Revision comparison data
-*-
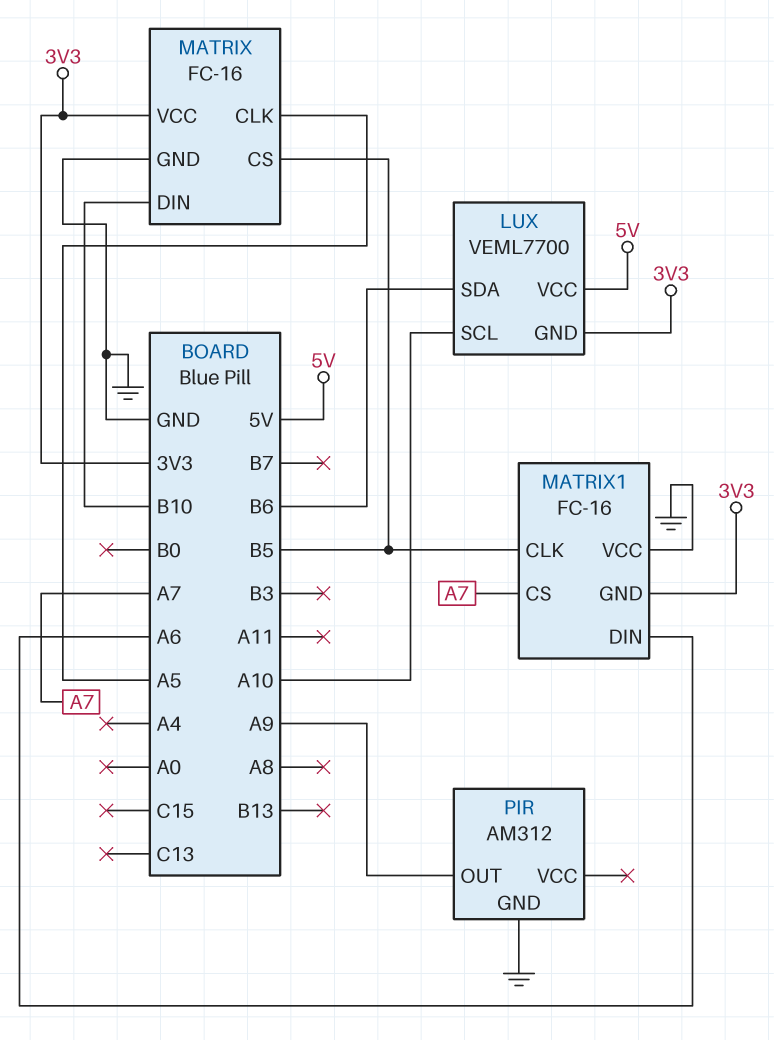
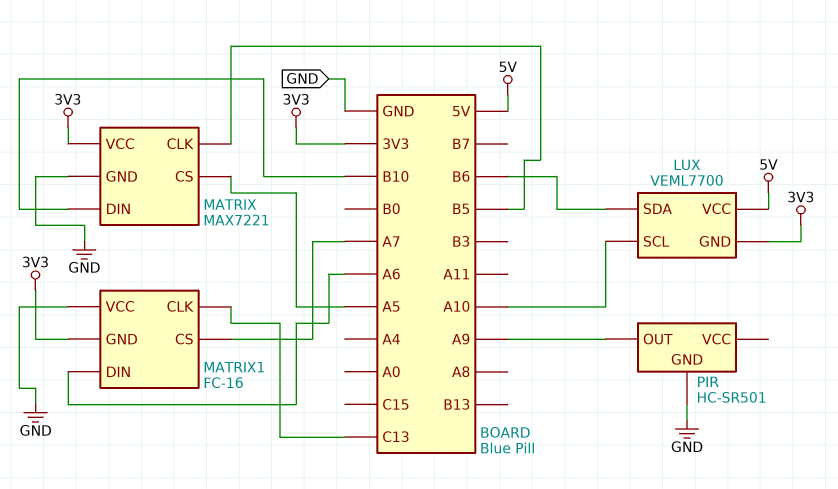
MATRIX: FC-16 -> MAX7221
MATRIX pin CLK: A5 -> B5
MATRIX pin CS: B5 -> A5
MATRIX1 pin CLK: B5 -> C13
PIR: AM312 -> HC-SR501

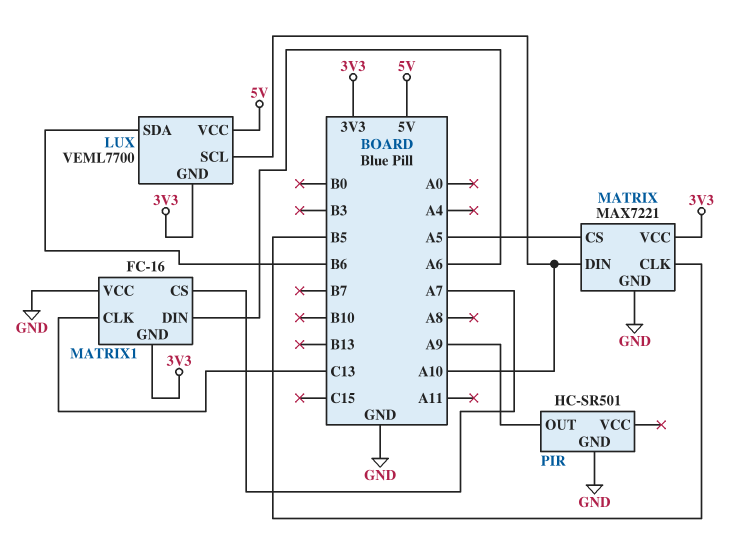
MATRIX pin DIN: B10 -> A10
-*-
● Task objective
Your copy of the entries above must be exact and must not include pictures.

● Written response
MATRIX: FC-16 -> MAX7221
MATRIX pin CLK: A5 -> B5
MATRIX pin CS: B5 -> A5
MATRIX1 pin CLK: B5 -> C13
PIR: AM312 -> HC-SR501

MATRIX pin DIN: B10 -> A10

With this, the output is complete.